The problem :: Line count for "orange": tally the lines of the records below that contain it, and give only that number.

Task input ::

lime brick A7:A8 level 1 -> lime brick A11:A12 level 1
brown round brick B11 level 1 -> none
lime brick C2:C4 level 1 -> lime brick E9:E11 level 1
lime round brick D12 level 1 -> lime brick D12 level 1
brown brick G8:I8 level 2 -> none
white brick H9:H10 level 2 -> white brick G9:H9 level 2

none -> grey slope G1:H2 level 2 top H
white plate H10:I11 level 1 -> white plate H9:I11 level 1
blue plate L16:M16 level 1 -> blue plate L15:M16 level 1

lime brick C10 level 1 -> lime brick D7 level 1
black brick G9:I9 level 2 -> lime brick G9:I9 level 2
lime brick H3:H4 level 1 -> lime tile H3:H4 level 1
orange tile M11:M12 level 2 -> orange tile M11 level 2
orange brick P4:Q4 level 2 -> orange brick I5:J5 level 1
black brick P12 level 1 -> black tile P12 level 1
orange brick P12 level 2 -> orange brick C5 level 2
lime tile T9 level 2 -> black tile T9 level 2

--

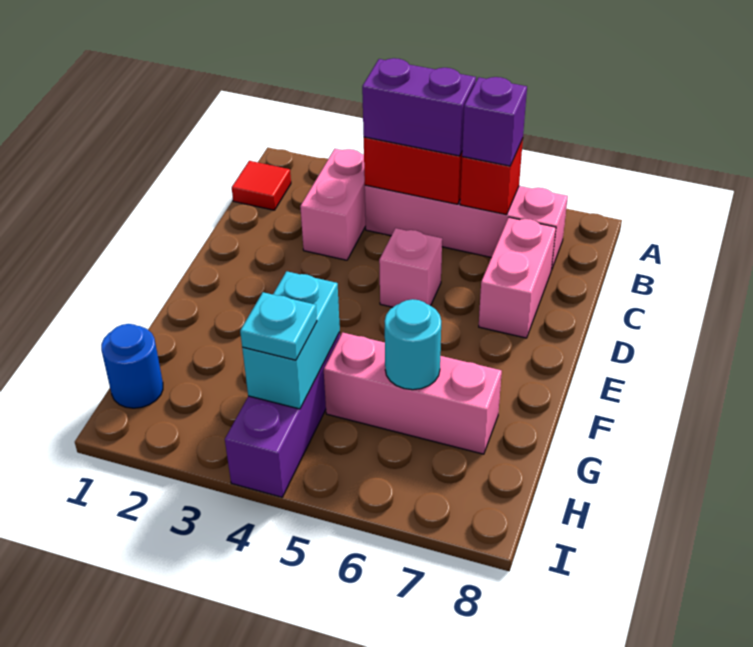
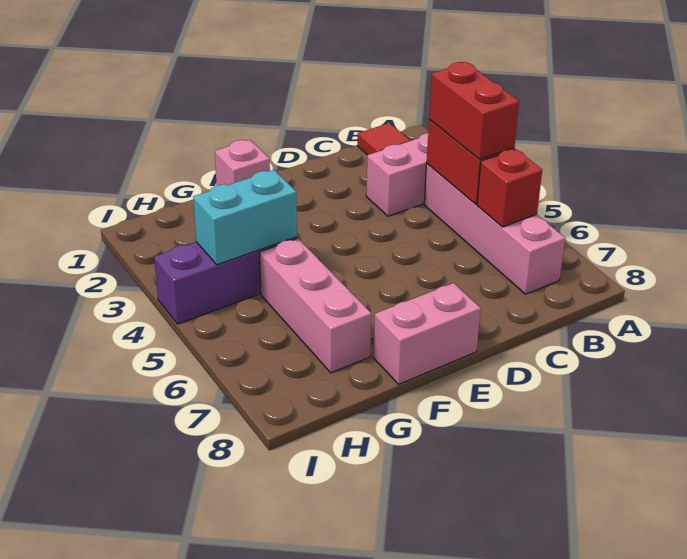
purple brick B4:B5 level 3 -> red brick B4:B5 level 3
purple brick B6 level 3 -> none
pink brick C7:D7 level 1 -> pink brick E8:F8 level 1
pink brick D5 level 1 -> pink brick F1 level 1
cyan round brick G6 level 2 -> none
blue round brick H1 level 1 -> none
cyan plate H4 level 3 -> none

==

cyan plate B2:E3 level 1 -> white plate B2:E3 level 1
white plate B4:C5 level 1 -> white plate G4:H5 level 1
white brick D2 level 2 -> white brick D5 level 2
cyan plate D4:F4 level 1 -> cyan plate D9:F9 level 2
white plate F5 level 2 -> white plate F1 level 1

Written solution :: 3